━━━ Given data

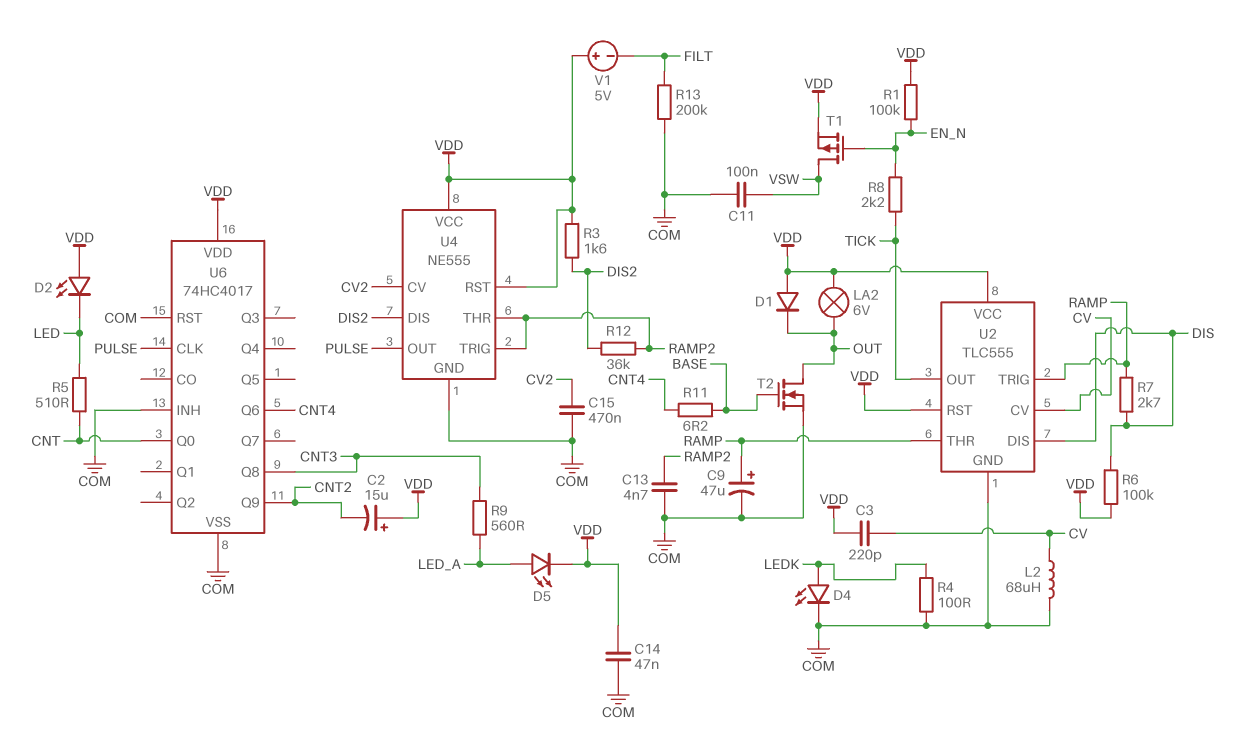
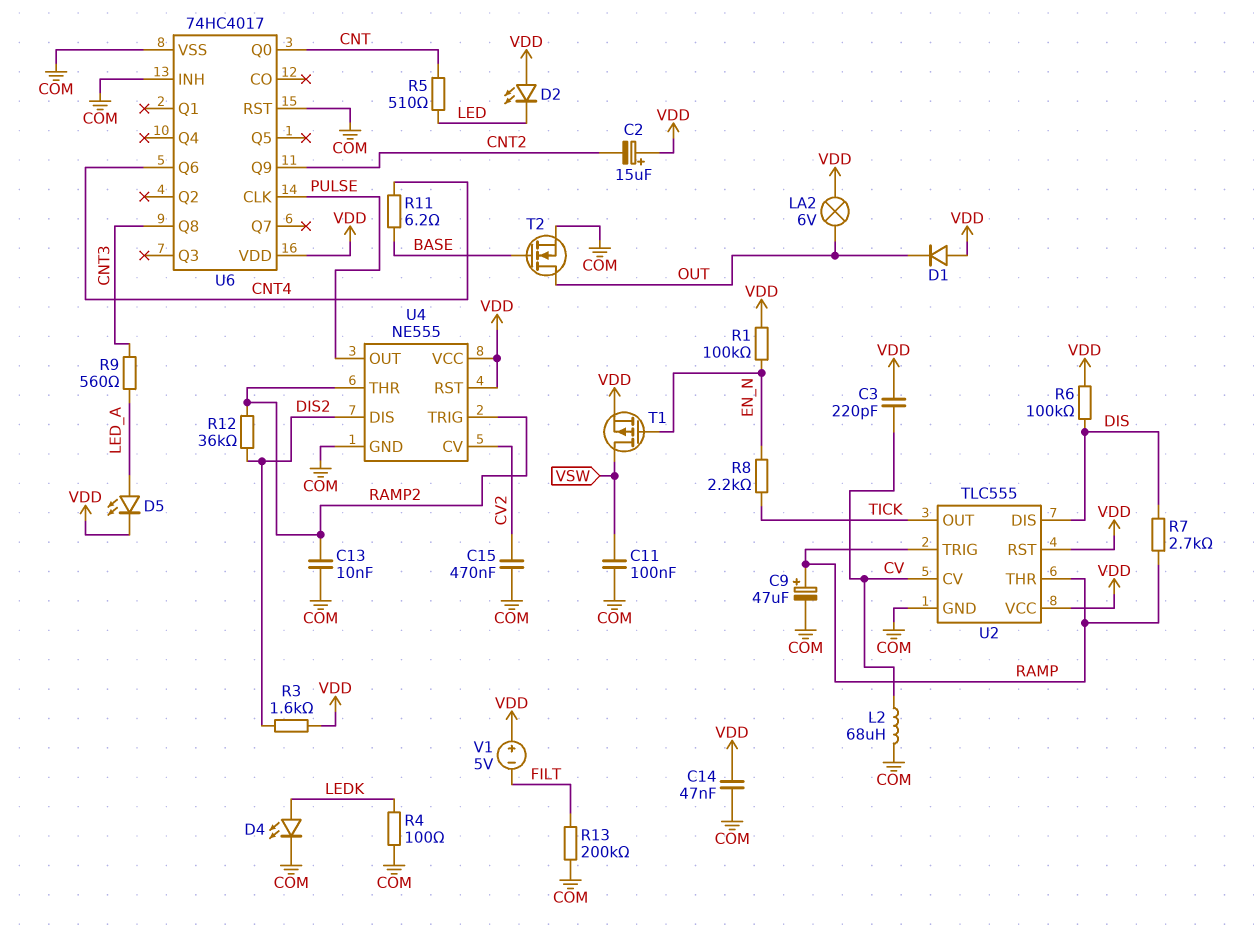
C13: 4.7nF (COM, RAMP2) -> 10nF (COM, RAMP2)

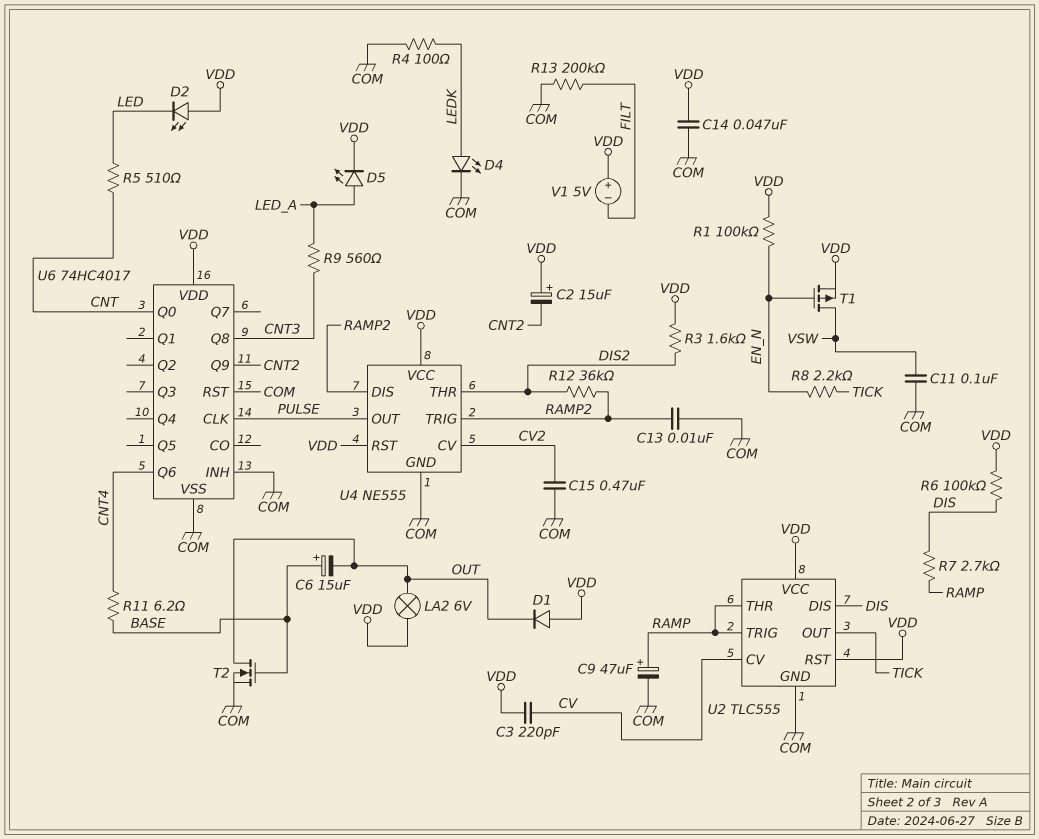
C6: none -> 15uF (plus BASE, minus OUT)
L2: 68uH (COM, CV) -> none
U4 pin DIS: DIS2 -> RAMP2
U4 pin THR: RAMP2 -> DIS2

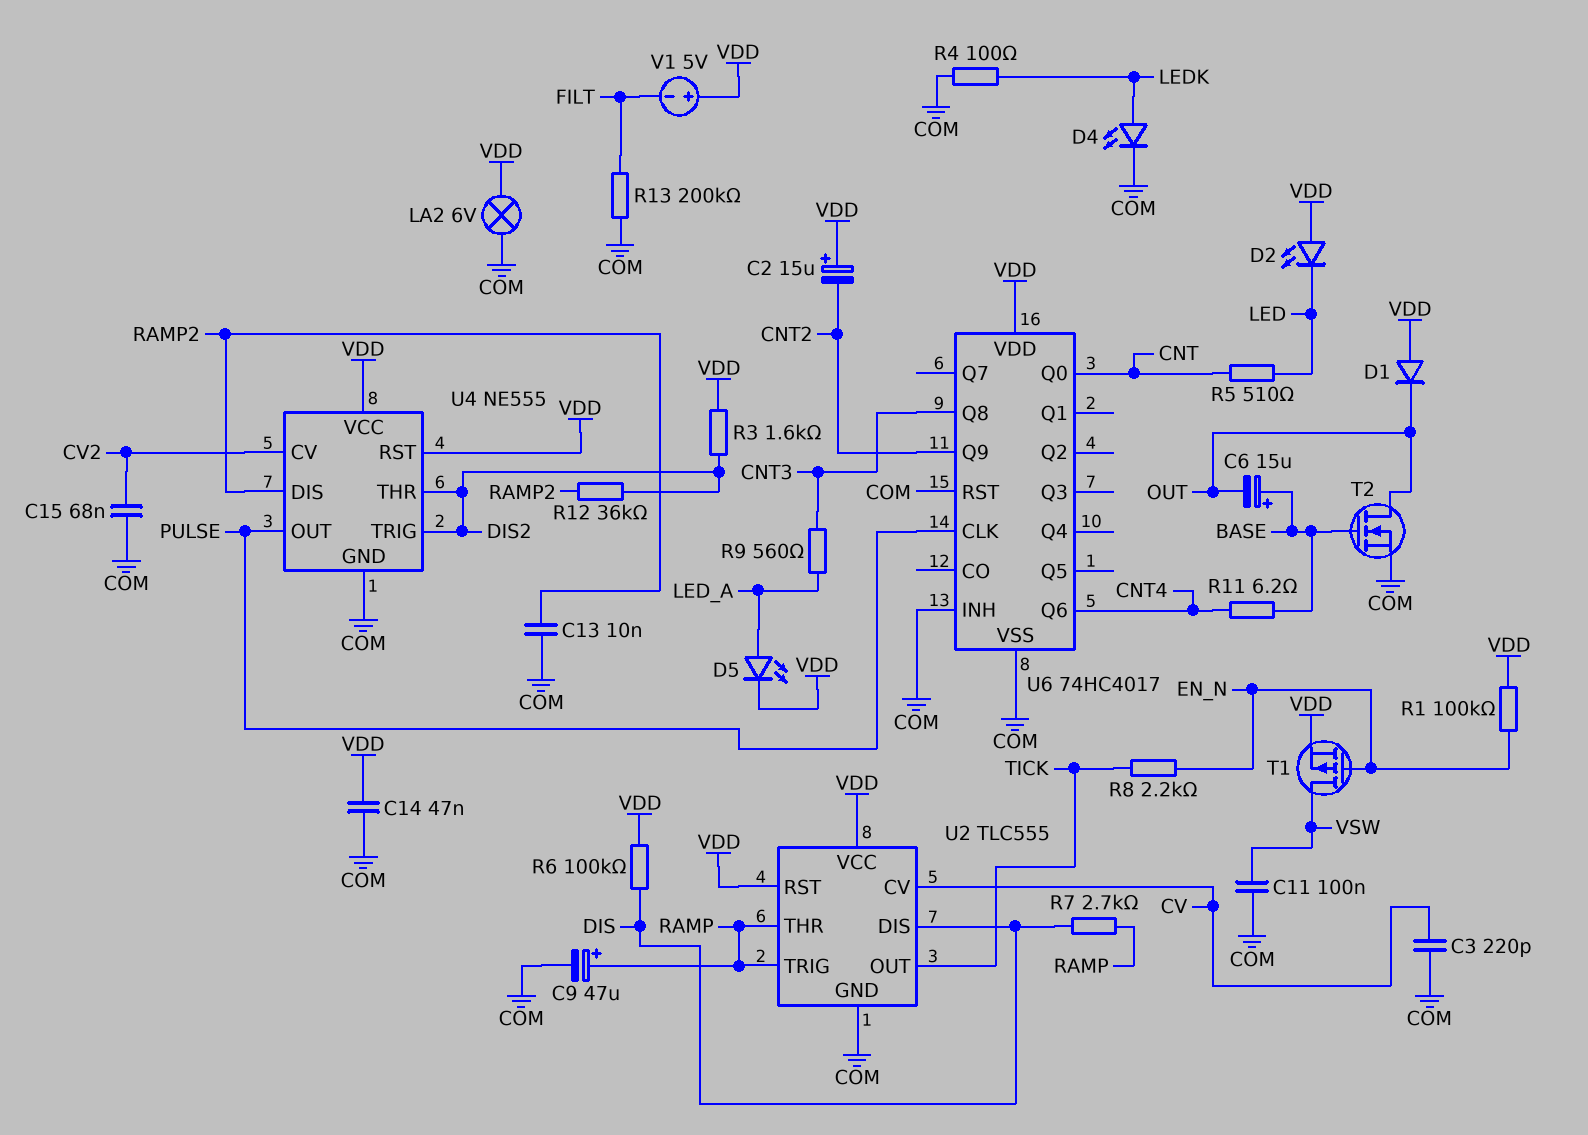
C3: 220pF (CV, VDD) -> 220pF (COM, CV)
C15: 470nF (COM, CV2) -> 68nF (COM, CV2)
LA2: lamp 6V (OUT, VDD) -> lamp 6V (COM, VDD)
U4 pin TRIG: RAMP2 -> DIS2

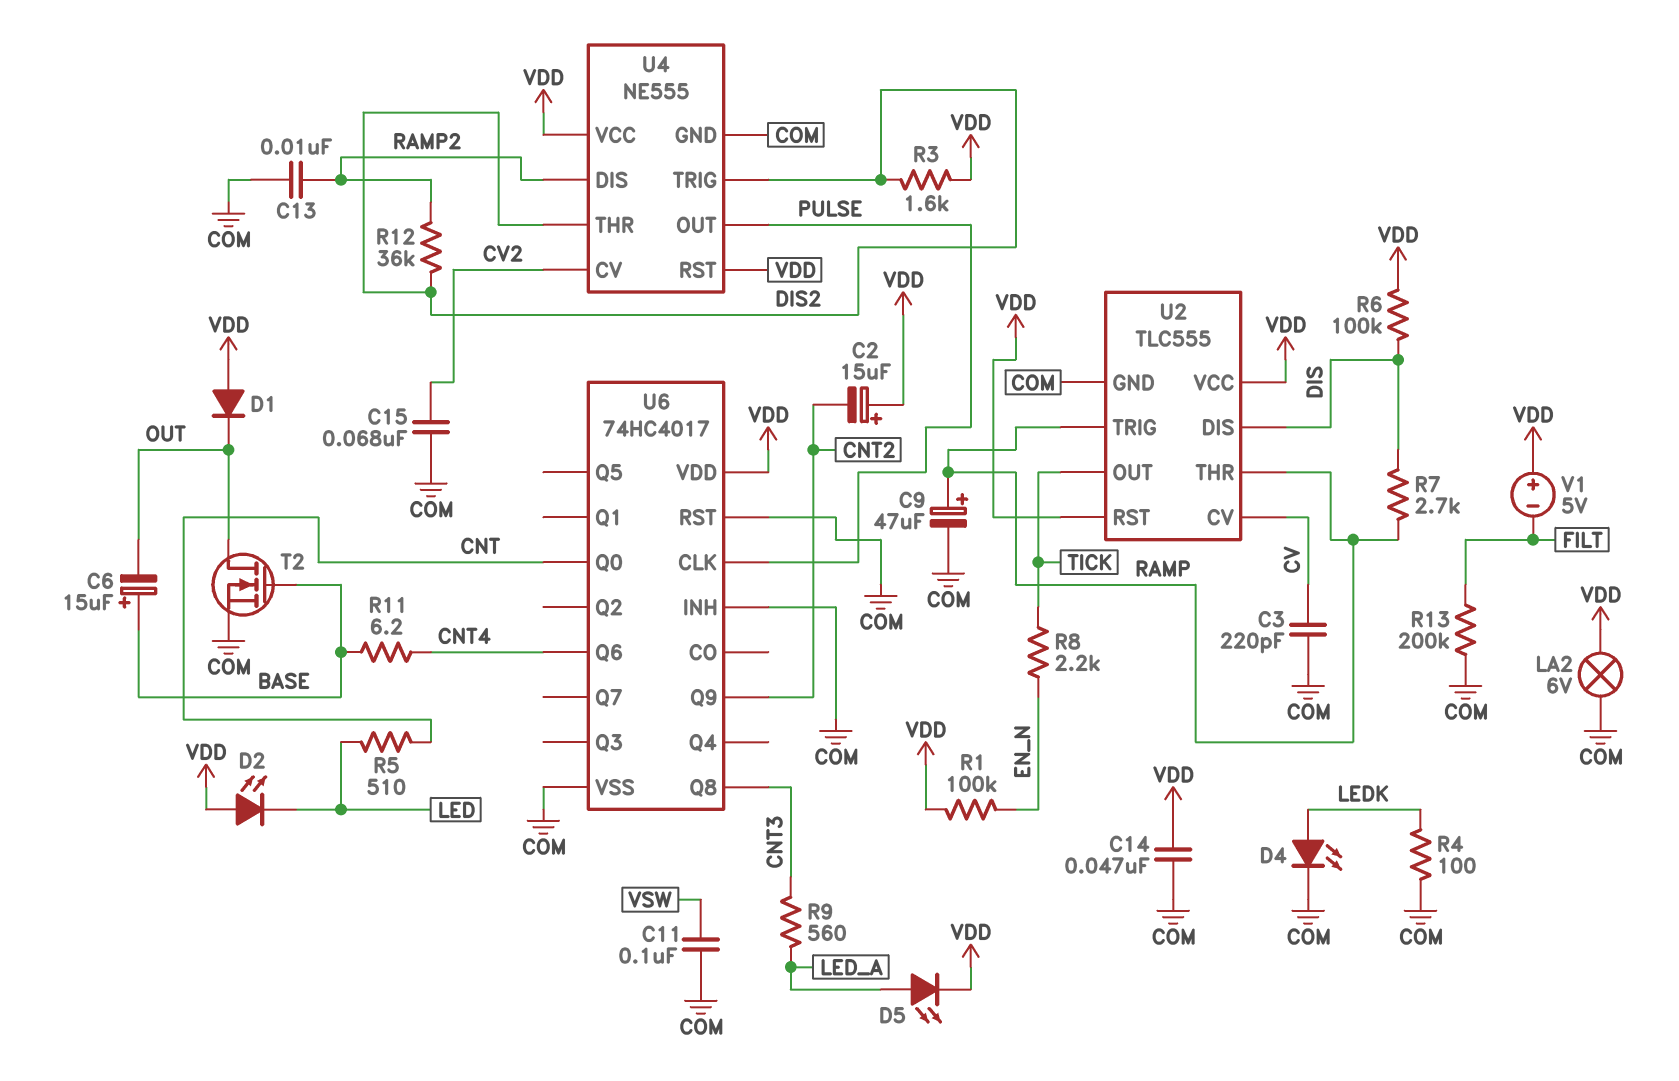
T1: PMOS (G EN_N, D VSW, S VDD) -> none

━━━━━━

● What to work on
Drop every picture from the data, then output all the rest exactly.

● Response to the exercise
C13: 4.7nF (COM, RAMP2) -> 10nF (COM, RAMP2)

C6: none -> 15uF (plus BASE, minus OUT)
L2: 68uH (COM, CV) -> none
U4 pin DIS: DIS2 -> RAMP2
U4 pin THR: RAMP2 -> DIS2

C3: 220pF (CV, VDD) -> 220pF (COM, CV)
C15: 470nF (COM, CV2) -> 68nF (COM, CV2)
LA2: lamp 6V (OUT, VDD) -> lamp 6V (COM, VDD)
U4 pin TRIG: RAMP2 -> DIS2

T1: PMOS (G EN_N, D VSW, S VDD) -> none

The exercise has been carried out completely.